→ Task prompt
Can you reproduce every one of the following rows word for word, keeping each line unchanged?
### Supplied data
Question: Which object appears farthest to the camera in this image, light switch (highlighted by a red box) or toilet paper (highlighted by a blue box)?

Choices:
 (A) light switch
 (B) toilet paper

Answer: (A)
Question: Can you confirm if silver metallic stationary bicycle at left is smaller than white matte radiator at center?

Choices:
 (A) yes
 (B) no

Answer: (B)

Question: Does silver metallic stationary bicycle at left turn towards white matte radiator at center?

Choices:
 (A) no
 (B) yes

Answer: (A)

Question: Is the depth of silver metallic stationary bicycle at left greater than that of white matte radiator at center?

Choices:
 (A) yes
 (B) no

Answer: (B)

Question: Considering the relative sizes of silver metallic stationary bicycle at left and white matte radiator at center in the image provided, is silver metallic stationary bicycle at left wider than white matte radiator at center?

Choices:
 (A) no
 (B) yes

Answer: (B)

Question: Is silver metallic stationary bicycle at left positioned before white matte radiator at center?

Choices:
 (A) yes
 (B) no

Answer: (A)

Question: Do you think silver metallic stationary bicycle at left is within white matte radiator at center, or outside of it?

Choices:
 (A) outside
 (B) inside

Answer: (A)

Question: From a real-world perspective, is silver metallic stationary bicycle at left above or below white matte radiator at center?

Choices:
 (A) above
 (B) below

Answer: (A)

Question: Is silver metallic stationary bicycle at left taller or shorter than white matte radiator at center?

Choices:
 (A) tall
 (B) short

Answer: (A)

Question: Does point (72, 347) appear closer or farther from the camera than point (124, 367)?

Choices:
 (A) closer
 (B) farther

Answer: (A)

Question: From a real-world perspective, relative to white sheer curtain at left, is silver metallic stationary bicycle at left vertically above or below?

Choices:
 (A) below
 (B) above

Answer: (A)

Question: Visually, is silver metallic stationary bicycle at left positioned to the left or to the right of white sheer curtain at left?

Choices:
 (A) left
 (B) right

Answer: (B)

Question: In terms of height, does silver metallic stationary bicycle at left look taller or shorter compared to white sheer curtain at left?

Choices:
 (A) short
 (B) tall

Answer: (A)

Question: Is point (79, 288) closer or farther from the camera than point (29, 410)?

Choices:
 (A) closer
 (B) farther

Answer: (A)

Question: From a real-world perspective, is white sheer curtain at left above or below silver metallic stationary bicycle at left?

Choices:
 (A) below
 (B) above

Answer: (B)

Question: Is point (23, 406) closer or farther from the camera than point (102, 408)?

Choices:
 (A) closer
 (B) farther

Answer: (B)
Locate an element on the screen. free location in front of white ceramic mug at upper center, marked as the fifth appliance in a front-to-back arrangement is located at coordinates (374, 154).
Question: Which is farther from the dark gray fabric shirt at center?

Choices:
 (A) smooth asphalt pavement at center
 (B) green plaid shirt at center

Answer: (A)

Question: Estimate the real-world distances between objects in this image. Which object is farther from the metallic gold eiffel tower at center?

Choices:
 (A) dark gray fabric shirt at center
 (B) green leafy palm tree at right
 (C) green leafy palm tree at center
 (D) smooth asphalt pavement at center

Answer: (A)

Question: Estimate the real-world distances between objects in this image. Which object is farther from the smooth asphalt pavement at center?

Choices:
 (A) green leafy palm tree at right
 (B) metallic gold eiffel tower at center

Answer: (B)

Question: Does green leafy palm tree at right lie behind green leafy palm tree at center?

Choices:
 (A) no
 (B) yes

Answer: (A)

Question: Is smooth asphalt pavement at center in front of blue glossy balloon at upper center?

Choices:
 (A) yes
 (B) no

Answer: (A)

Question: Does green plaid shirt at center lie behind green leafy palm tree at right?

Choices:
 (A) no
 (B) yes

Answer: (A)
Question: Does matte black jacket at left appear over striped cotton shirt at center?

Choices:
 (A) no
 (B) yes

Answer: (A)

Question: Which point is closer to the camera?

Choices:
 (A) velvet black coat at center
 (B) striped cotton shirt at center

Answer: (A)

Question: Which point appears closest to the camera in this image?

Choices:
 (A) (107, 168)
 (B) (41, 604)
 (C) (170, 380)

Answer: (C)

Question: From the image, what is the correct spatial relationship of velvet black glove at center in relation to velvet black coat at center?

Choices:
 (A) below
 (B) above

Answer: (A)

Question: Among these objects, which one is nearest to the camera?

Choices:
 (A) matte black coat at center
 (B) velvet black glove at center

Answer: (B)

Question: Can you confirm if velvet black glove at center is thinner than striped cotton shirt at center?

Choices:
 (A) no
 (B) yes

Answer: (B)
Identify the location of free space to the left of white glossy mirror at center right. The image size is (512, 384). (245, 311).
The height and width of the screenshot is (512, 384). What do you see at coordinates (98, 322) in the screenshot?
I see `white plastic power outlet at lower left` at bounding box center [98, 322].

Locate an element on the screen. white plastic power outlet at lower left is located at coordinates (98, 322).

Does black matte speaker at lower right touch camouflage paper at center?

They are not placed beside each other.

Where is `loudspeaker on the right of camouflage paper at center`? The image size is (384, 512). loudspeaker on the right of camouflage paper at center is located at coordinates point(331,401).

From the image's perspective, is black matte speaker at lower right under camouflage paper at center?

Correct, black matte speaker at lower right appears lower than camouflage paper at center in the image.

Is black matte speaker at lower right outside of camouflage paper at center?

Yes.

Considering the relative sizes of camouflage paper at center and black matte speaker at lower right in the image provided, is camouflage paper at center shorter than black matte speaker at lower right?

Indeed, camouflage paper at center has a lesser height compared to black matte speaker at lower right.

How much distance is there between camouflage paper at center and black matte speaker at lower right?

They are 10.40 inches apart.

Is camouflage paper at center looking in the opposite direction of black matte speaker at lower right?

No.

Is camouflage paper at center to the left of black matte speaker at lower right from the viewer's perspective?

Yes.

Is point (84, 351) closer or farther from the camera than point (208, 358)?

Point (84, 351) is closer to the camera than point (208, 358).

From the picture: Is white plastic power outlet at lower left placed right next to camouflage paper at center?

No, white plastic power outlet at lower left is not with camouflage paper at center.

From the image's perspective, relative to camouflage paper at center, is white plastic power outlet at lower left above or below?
######
→ Answer below
Question: Which object appears farthest to the camera in this image, light switch (highlighted by a red box) or toilet paper (highlighted by a blue box)?

Choices:
 (A) light switch
 (B) toilet paper

Answer: (A)
Question: Can you confirm if silver metallic stationary bicycle at left is smaller than white matte radiator at center?

Choices:
 (A) yes
 (B) no

Answer: (B)

Question: Does silver metallic stationary bicycle at left turn towards white matte radiator at center?

Choices:
 (A) no
 (B) yes

Answer: (A)

Question: Is the depth of silver metallic stationary bicycle at left greater than that of white matte radiator at center?

Choices:
 (A) yes
 (B) no

Answer: (B)

Question: Considering the relative sizes of silver metallic stationary bicycle at left and white matte radiator at center in the image provided, is silver metallic stationary bicycle at left wider than white matte radiator at center?

Choices:
 (A) no
 (B) yes

Answer: (B)

Question: Is silver metallic stationary bicycle at left positioned before white matte radiator at center?

Choices:
 (A) yes
 (B) no

Answer: (A)

Question: Do you think silver metallic stationary bicycle at left is within white matte radiator at center, or outside of it?

Choices:
 (A) outside
 (B) inside

Answer: (A)

Question: From a real-world perspective, is silver metallic stationary bicycle at left above or below white matte radiator at center?

Choices:
 (A) above
 (B) below

Answer: (A)

Question: Is silver metallic stationary bicycle at left taller or shorter than white matte radiator at center?

Choices:
 (A) tall
 (B) short

Answer: (A)

Question: Does point (72, 347) appear closer or farther from the camera than point (124, 367)?

Choices:
 (A) closer
 (B) farther

Answer: (A)

Question: From a real-world perspective, relative to white sheer curtain at left, is silver metallic stationary bicycle at left vertically above or below?

Choices:
 (A) below
 (B) above

Answer: (A)

Question: Visually, is silver metallic stationary bicycle at left positioned to the left or to the right of white sheer curtain at left?

Choices:
 (A) left
 (B) right

Answer: (B)

Question: In terms of height, does silver metallic stationary bicycle at left look taller or shorter compared to white sheer curtain at left?

Choices:
 (A) short
 (B) tall

Answer: (A)

Question: Is point (79, 288) closer or farther from the camera than point (29, 410)?

Choices:
 (A) closer
 (B) farther

Answer: (A)

Question: From a real-world perspective, is white sheer curtain at left above or below silver metallic stationary bicycle at left?

Choices:
 (A) below
 (B) above

Answer: (B)

Question: Is point (23, 406) closer or farther from the camera than point (102, 408)?

Choices:
 (A) closer
 (B) farther

Answer: (B)
Locate an element on the screen. free location in front of white ceramic mug at upper center, marked as the fifth appliance in a front-to-back arrangement is located at coordinates (374, 154).
Question: Which is farther from the dark gray fabric shirt at center?

Choices:
 (A) smooth asphalt pavement at center
 (B) green plaid shirt at center

Answer: (A)

Question: Estimate the real-world distances between objects in this image. Which object is farther from the metallic gold eiffel tower at center?

Choices:
 (A) dark gray fabric shirt at center
 (B) green leafy palm tree at right
 (C) green leafy palm tree at center
 (D) smooth asphalt pavement at center

Answer: (A)

Question: Estimate the real-world distances between objects in this image. Which object is farther from the smooth asphalt pavement at center?

Choices:
 (A) green leafy palm tree at right
 (B) metallic gold eiffel tower at center

Answer: (B)

Question: Does green leafy palm tree at right lie behind green leafy palm tree at center?

Choices:
 (A) no
 (B) yes

Answer: (A)

Question: Is smooth asphalt pavement at center in front of blue glossy balloon at upper center?

Choices:
 (A) yes
 (B) no

Answer: (A)

Question: Does green plaid shirt at center lie behind green leafy palm tree at right?

Choices:
 (A) no
 (B) yes

Answer: (A)
Question: Does matte black jacket at left appear over striped cotton shirt at center?

Choices:
 (A) no
 (B) yes

Answer: (A)

Question: Which point is closer to the camera?

Choices:
 (A) velvet black coat at center
 (B) striped cotton shirt at center

Answer: (A)

Question: Which point appears closest to the camera in this image?

Choices:
 (A) (107, 168)
 (B) (41, 604)
 (C) (170, 380)

Answer: (C)

Question: From the image, what is the correct spatial relationship of velvet black glove at center in relation to velvet black coat at center?

Choices:
 (A) below
 (B) above

Answer: (A)

Question: Among these objects, which one is nearest to the camera?

Choices:
 (A) matte black coat at center
 (B) velvet black glove at center

Answer: (B)

Question: Can you confirm if velvet black glove at center is thinner than striped cotton shirt at center?

Choices:
 (A) no
 (B) yes

Answer: (B)
Identify the location of free space to the left of white glossy mirror at center right. The image size is (512, 384). (245, 311).
The height and width of the screenshot is (512, 384). What do you see at coordinates (98, 322) in the screenshot?
I see `white plastic power outlet at lower left` at bounding box center [98, 322].

Locate an element on the screen. white plastic power outlet at lower left is located at coordinates (98, 322).

Does black matte speaker at lower right touch camouflage paper at center?

They are not placed beside each other.

Where is `loudspeaker on the right of camouflage paper at center`? The image size is (384, 512). loudspeaker on the right of camouflage paper at center is located at coordinates point(331,401).

From the image's perspective, is black matte speaker at lower right under camouflage paper at center?

Correct, black matte speaker at lower right appears lower than camouflage paper at center in the image.

Is black matte speaker at lower right outside of camouflage paper at center?

Yes.

Considering the relative sizes of camouflage paper at center and black matte speaker at lower right in the image provided, is camouflage paper at center shorter than black matte speaker at lower right?

Indeed, camouflage paper at center has a lesser height compared to black matte speaker at lower right.

How much distance is there between camouflage paper at center and black matte speaker at lower right?

They are 10.40 inches apart.

Is camouflage paper at center looking in the opposite direction of black matte speaker at lower right?

No.

Is camouflage paper at center to the left of black matte speaker at lower right from the viewer's perspective?

Yes.

Is point (84, 351) closer or farther from the camera than point (208, 358)?

Point (84, 351) is closer to the camera than point (208, 358).

From the picture: Is white plastic power outlet at lower left placed right next to camouflage paper at center?

No, white plastic power outlet at lower left is not with camouflage paper at center.

From the image's perspective, relative to camouflage paper at center, is white plastic power outlet at lower left above or below?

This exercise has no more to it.